EXERCISE — The answer is a stretch of the material below, returned exactly: the line containing "none -> purple brick B5 level 1", the line containing "none -> green brick I2:K2 level 1", and all lines between.

DATA EXCERPTS —
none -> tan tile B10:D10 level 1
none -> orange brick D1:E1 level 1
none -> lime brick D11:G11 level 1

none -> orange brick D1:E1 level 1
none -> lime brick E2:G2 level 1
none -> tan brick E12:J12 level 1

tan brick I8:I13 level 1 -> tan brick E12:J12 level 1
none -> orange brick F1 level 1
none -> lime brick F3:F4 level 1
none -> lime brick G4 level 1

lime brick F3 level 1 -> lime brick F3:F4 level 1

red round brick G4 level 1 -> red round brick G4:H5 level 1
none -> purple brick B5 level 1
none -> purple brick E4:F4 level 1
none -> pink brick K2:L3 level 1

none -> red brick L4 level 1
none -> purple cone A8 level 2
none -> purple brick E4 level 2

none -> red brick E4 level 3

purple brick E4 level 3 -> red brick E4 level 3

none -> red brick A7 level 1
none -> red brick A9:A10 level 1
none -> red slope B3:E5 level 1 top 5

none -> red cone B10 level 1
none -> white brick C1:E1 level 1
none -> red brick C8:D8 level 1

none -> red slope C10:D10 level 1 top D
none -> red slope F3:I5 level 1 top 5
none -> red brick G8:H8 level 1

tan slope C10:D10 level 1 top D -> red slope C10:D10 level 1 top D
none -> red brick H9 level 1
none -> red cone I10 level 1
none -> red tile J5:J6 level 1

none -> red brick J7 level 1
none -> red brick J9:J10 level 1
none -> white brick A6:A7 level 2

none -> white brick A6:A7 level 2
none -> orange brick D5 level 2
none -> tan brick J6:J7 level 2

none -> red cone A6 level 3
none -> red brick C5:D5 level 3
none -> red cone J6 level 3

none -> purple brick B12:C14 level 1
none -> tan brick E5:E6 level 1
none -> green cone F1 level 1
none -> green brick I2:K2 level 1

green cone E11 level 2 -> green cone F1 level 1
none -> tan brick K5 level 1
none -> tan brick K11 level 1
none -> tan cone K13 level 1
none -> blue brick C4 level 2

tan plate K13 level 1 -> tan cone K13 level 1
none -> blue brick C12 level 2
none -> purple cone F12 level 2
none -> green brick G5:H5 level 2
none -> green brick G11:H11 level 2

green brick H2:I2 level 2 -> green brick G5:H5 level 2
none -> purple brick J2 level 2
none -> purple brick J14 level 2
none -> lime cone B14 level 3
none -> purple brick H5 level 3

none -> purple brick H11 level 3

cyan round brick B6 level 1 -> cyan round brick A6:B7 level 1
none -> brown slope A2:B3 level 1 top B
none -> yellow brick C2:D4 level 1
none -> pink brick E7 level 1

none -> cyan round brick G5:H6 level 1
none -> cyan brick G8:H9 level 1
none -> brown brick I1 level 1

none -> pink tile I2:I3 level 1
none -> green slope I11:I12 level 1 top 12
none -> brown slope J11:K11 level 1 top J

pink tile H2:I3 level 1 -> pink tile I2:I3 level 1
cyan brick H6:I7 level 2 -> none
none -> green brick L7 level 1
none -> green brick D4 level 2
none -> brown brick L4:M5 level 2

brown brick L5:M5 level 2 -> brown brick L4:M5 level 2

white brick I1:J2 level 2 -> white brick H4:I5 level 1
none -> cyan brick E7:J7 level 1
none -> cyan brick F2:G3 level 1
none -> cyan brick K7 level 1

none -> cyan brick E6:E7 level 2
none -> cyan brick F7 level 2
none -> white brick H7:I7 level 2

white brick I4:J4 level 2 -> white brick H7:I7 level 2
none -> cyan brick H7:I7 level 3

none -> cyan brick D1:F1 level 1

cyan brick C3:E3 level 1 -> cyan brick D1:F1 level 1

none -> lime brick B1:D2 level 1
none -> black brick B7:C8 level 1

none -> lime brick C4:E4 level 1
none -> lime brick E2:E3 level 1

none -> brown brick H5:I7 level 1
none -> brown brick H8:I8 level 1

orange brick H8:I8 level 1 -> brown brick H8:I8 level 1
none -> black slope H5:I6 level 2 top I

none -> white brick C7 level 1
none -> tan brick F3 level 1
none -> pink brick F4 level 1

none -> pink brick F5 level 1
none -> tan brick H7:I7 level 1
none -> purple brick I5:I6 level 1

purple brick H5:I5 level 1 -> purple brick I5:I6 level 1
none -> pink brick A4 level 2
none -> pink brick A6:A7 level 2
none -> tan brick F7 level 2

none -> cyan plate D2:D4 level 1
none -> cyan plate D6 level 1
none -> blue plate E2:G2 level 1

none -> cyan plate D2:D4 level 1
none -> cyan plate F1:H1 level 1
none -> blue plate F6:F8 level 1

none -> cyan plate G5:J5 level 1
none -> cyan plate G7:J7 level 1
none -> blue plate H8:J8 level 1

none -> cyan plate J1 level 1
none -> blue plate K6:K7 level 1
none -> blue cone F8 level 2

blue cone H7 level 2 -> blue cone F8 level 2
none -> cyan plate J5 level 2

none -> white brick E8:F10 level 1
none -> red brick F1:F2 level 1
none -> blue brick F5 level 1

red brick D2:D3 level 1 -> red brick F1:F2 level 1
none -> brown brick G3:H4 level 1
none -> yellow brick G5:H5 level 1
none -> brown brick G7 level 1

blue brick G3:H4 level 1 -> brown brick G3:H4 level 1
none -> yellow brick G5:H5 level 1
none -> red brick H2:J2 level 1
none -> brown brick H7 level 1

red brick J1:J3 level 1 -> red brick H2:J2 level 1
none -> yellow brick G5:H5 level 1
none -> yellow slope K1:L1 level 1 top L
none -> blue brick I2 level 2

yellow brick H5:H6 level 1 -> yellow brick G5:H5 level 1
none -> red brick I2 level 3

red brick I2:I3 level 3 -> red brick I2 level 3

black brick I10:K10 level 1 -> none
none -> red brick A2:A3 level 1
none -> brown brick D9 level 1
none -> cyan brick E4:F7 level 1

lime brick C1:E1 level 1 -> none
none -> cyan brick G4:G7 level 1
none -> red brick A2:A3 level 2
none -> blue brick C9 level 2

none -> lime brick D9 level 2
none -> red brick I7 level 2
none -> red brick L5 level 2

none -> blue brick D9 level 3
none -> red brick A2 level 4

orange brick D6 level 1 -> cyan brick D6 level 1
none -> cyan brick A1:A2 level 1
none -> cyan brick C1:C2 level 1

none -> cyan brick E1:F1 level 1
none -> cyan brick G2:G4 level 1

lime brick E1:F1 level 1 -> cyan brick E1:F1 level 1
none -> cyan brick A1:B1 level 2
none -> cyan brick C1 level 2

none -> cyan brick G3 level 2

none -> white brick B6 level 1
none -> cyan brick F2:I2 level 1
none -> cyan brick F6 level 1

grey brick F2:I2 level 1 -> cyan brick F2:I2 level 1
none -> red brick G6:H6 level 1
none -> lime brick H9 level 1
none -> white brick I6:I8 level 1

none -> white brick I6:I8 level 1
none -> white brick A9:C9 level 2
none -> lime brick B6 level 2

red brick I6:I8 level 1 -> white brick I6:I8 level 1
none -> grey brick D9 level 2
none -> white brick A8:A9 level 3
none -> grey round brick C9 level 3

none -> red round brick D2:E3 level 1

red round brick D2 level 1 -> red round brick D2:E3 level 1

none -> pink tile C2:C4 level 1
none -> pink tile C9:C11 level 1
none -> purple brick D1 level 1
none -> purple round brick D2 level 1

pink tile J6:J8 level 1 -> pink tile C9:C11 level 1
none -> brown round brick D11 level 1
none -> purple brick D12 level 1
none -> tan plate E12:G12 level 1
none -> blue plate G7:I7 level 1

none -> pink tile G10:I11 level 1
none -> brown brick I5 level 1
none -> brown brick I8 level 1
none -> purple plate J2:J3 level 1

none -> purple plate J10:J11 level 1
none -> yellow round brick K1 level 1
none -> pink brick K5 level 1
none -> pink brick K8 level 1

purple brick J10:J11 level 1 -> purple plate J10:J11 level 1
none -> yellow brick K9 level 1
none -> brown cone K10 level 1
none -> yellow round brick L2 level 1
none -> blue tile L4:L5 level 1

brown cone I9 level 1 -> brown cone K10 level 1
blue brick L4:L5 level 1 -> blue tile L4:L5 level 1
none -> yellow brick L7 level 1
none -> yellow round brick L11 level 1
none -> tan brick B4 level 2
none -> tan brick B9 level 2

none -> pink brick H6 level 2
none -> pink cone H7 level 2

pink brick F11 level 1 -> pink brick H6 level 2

OUTPUT FOR THIS EXERCISE —
none -> purple brick B5 level 1
none -> purple brick E4:F4 level 1
none -> pink brick K2:L3 level 1

none -> red brick L4 level 1
none -> purple cone A8 level 2
none -> purple brick E4 level 2

none -> red brick E4 level 3

purple brick E4 level 3 -> red brick E4 level 3

none -> red brick A7 level 1
none -> red brick A9:A10 level 1
none -> red slope B3:E5 level 1 top 5

none -> red cone B10 level 1
none -> white brick C1:E1 level 1
none -> red brick C8:D8 level 1

none -> red slope C10:D10 level 1 top D
none -> red slope F3:I5 level 1 top 5
none -> red brick G8:H8 level 1

tan slope C10:D10 level 1 top D -> red slope C10:D10 level 1 top D
none -> red brick H9 level 1
none -> red cone I10 level 1
none -> red tile J5:J6 level 1

none -> red brick J7 level 1
none -> red brick J9:J10 level 1
none -> white brick A6:A7 level 2

none -> white brick A6:A7 level 2
none -> orange brick D5 level 2
none -> tan brick J6:J7 level 2

none -> red cone A6 level 3
none -> red brick C5:D5 level 3
none -> red cone J6 level 3

none -> purple brick B12:C14 level 1
none -> tan brick E5:E6 level 1
none -> green cone F1 level 1
none -> green brick I2:K2 level 1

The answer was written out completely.